* **Problem**:
Beneath this instruction is a block of data; output from it exactly the lines that run from the one containing "cyan 1x1 plate" through the one containing "grey 2x3 brick [212,359,300,418]", inclusive.

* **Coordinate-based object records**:
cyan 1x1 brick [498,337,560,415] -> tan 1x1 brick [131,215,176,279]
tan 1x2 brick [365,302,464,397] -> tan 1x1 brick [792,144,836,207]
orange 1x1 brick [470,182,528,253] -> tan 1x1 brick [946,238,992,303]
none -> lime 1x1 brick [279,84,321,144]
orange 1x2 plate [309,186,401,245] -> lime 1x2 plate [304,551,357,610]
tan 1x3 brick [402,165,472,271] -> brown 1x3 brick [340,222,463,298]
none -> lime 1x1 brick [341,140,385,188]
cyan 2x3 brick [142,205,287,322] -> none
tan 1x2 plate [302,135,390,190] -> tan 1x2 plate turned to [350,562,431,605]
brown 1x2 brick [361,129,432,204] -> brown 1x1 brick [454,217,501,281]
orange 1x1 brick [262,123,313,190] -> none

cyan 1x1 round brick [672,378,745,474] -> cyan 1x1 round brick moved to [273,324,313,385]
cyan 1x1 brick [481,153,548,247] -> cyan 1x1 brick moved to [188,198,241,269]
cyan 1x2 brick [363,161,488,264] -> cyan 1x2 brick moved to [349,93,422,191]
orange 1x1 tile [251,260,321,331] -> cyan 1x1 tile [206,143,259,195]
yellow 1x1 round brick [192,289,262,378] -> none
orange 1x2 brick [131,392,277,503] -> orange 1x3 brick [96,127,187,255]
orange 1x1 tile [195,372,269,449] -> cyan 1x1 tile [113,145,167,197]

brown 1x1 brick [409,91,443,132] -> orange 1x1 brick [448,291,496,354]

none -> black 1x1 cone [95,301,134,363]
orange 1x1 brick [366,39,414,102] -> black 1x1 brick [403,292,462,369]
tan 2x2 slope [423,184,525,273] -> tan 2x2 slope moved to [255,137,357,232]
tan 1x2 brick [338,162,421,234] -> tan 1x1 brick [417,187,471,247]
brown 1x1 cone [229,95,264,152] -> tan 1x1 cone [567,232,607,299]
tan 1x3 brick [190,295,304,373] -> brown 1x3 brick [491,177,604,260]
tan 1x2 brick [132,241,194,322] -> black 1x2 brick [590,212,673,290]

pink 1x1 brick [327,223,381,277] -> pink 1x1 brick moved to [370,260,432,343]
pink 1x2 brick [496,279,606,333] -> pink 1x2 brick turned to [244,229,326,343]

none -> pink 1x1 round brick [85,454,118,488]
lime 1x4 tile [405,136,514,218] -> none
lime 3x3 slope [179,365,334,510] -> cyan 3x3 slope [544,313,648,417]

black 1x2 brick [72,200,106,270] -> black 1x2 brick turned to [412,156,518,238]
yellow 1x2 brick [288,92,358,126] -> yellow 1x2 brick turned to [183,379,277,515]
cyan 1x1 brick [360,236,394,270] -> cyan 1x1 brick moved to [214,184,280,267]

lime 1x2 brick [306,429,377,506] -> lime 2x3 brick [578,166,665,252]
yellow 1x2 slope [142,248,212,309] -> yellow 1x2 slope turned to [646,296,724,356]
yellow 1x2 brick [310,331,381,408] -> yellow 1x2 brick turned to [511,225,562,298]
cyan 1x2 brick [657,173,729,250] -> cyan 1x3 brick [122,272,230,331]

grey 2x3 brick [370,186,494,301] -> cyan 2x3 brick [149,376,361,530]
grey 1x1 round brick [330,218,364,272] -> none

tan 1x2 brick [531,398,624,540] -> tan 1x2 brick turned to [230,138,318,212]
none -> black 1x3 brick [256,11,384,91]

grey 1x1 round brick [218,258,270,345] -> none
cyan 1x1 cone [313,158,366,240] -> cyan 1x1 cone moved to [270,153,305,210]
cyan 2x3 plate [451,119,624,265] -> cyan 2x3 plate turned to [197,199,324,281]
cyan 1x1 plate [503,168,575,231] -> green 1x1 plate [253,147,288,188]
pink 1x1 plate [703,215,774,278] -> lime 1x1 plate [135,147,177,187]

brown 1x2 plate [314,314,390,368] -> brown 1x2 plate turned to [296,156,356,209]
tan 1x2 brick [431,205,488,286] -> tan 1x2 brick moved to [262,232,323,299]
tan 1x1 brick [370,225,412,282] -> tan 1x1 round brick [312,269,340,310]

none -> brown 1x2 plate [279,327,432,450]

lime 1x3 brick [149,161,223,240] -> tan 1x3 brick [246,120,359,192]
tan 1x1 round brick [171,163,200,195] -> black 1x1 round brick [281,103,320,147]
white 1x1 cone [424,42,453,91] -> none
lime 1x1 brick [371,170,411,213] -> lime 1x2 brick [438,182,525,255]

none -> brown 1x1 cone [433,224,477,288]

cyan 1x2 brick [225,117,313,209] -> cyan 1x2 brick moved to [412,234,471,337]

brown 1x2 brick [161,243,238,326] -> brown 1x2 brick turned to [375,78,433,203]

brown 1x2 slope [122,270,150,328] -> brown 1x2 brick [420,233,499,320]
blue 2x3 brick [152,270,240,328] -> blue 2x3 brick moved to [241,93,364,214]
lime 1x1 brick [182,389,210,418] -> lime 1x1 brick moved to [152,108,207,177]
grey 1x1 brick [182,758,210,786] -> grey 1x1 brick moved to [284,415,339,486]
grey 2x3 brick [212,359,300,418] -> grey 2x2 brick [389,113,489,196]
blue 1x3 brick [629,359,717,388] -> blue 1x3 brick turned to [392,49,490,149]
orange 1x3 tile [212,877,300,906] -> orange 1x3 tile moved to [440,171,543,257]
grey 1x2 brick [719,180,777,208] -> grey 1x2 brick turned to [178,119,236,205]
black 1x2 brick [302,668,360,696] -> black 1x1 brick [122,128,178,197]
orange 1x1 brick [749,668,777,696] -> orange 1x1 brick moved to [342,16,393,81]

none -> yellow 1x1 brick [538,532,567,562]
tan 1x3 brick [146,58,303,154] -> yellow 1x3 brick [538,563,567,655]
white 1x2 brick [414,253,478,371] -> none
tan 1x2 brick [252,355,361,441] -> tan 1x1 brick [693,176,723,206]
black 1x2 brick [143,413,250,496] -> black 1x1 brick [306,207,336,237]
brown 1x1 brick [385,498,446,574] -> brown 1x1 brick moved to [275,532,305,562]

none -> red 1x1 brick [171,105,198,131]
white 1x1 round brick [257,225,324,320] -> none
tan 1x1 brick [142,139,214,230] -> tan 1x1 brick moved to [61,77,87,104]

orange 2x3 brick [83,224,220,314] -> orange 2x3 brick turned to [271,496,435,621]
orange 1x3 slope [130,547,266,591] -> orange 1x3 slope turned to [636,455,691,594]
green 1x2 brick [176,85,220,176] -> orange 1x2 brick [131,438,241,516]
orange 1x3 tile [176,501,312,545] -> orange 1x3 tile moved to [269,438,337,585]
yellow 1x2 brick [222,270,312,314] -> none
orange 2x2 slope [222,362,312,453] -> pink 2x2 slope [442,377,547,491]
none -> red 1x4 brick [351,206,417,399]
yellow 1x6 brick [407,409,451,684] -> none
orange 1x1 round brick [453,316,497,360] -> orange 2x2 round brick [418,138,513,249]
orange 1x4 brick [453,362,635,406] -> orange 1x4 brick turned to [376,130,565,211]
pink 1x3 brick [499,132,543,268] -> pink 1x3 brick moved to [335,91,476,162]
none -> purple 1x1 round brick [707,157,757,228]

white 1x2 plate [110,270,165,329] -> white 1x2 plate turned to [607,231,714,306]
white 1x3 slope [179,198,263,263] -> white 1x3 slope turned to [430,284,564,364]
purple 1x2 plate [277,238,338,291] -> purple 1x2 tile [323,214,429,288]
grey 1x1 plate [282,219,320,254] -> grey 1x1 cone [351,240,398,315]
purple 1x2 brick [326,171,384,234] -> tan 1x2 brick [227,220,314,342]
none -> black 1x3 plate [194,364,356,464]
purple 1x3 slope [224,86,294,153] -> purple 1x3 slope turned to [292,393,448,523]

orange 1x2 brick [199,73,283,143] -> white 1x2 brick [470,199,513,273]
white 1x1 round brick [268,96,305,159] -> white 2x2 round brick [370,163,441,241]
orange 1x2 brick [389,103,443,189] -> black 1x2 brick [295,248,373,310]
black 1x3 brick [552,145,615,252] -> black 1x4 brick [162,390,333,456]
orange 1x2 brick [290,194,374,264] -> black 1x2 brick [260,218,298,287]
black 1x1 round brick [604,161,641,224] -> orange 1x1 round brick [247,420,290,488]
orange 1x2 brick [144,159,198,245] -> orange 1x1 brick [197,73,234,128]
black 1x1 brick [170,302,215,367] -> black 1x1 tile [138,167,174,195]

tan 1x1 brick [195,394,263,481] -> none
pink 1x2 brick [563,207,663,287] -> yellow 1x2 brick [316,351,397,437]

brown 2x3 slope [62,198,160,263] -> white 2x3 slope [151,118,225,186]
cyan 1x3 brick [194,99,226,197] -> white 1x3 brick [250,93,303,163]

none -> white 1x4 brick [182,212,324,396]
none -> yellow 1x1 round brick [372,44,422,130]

* **Solved exercise**:
cyan 1x1 plate [503,168,575,231] -> green 1x1 plate [253,147,288,188]
pink 1x1 plate [703,215,774,278] -> lime 1x1 plate [135,147,177,187]

brown 1x2 plate [314,314,390,368] -> brown 1x2 plate turned to [296,156,356,209]
tan 1x2 brick [431,205,488,286] -> tan 1x2 brick moved to [262,232,323,299]
tan 1x1 brick [370,225,412,282] -> tan 1x1 round brick [312,269,340,310]

none -> brown 1x2 plate [279,327,432,450]

lime 1x3 brick [149,161,223,240] -> tan 1x3 brick [246,120,359,192]
tan 1x1 round brick [171,163,200,195] -> black 1x1 round brick [281,103,320,147]
white 1x1 cone [424,42,453,91] -> none
lime 1x1 brick [371,170,411,213] -> lime 1x2 brick [438,182,525,255]

none -> brown 1x1 cone [433,224,477,288]

cyan 1x2 brick [225,117,313,209] -> cyan 1x2 brick moved to [412,234,471,337]

brown 1x2 brick [161,243,238,326] -> brown 1x2 brick turned to [375,78,433,203]

brown 1x2 slope [122,270,150,328] -> brown 1x2 brick [420,233,499,320]
blue 2x3 brick [152,270,240,328] -> blue 2x3 brick moved to [241,93,364,214]
lime 1x1 brick [182,389,210,418] -> lime 1x1 brick moved to [152,108,207,177]
grey 1x1 brick [182,758,210,786] -> grey 1x1 brick moved to [284,415,339,486]
grey 2x3 brick [212,359,300,418] -> grey 2x2 brick [389,113,489,196]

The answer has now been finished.